───── Available data ─────

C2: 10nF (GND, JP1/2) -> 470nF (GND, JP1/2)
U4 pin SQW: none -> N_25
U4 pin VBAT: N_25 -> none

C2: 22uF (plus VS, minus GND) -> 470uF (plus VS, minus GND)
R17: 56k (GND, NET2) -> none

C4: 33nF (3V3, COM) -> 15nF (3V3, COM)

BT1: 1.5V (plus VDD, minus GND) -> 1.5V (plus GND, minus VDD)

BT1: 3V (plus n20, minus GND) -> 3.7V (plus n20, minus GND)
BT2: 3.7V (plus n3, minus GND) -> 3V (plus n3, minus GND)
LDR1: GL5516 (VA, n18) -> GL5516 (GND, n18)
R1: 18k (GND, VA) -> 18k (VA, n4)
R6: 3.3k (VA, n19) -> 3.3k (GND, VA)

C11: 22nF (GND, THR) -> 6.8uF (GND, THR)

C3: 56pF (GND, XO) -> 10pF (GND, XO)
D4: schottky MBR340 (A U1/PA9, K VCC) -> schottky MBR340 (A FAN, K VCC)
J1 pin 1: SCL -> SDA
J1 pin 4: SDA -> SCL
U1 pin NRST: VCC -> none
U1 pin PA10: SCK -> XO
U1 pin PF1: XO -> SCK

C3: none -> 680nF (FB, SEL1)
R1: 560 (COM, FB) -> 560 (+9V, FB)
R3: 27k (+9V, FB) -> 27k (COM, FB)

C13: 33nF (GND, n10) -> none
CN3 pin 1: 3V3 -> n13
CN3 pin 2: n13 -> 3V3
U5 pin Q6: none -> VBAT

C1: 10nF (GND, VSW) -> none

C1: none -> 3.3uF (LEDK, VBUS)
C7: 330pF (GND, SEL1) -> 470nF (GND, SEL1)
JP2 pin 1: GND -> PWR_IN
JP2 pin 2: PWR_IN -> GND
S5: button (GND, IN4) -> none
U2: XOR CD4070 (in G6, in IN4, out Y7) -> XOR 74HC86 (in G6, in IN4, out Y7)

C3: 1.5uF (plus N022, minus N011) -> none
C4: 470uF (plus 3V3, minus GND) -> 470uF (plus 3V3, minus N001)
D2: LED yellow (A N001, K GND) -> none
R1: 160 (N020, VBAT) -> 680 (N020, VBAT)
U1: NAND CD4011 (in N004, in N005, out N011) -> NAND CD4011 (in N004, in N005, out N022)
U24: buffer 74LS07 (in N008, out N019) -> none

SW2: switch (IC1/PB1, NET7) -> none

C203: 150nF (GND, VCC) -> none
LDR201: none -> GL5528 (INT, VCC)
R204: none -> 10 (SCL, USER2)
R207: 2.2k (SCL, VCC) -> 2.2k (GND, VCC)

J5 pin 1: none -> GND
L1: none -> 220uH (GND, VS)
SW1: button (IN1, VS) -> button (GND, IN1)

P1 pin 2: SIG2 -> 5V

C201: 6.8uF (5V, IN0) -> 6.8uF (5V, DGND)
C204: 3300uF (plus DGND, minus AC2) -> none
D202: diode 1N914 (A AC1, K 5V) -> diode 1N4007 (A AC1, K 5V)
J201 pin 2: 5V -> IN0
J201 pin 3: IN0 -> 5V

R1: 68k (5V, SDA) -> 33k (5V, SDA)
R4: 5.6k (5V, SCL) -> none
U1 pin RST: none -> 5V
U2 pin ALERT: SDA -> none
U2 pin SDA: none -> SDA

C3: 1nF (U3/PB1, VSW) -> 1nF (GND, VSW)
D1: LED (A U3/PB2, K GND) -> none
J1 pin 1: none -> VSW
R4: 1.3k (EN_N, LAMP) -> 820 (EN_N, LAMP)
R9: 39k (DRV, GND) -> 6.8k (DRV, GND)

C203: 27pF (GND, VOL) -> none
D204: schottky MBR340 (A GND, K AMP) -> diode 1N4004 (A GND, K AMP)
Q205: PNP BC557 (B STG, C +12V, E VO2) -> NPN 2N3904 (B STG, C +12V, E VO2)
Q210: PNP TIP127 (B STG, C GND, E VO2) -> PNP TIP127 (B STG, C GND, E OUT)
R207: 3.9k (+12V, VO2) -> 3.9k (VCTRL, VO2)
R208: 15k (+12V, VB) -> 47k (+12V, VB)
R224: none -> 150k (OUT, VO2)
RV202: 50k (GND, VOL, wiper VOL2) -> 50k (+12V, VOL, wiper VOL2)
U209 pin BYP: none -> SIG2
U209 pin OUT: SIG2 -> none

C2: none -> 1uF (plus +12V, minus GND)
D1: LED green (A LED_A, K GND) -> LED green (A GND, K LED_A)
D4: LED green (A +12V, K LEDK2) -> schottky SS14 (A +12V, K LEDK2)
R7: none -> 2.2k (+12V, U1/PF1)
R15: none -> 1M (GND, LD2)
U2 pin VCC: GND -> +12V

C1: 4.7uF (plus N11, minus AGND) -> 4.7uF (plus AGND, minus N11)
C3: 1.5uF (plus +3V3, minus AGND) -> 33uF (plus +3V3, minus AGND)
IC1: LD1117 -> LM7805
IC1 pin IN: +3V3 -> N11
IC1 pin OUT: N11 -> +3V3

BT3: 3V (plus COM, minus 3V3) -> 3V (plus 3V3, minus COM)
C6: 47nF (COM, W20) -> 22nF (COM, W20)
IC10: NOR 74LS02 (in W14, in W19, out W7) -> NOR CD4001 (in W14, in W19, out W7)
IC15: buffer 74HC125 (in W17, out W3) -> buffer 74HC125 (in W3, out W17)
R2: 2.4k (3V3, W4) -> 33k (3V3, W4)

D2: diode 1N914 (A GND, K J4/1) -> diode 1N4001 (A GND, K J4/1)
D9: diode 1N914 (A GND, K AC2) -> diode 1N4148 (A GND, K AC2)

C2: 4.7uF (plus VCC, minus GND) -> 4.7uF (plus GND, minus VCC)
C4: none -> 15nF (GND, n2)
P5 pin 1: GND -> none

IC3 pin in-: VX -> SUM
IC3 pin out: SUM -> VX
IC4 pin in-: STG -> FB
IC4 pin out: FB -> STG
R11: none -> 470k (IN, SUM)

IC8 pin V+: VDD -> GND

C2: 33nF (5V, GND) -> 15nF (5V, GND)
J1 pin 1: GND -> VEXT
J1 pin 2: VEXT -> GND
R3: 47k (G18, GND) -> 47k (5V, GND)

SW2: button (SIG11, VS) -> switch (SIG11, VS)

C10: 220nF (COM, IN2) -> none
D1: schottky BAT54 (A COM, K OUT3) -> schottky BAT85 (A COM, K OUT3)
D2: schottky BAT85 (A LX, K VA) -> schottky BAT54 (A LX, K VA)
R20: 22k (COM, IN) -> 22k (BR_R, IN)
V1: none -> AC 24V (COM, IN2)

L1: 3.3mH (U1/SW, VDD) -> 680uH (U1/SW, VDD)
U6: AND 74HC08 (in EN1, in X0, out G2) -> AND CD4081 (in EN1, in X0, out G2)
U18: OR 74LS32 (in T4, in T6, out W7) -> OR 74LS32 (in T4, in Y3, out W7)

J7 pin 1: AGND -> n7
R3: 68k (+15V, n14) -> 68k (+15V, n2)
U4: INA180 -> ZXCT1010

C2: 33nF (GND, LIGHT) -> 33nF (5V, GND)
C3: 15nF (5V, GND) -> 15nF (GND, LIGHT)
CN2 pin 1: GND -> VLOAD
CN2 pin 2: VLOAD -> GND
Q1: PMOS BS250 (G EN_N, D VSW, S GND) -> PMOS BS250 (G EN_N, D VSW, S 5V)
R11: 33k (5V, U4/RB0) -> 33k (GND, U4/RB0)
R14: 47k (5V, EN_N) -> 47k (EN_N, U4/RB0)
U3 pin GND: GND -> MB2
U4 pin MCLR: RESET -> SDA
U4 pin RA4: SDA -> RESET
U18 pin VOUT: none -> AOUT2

─────

* Exercise objective
A line belongs in the answer if it contains the word "button"; please copy each such line from the material.

* Exercise output
S5: button (GND, IN4) -> none
SW1: button (IN1, VS) -> button (GND, IN1)
SW2: button (SIG11, VS) -> switch (SIG11, VS)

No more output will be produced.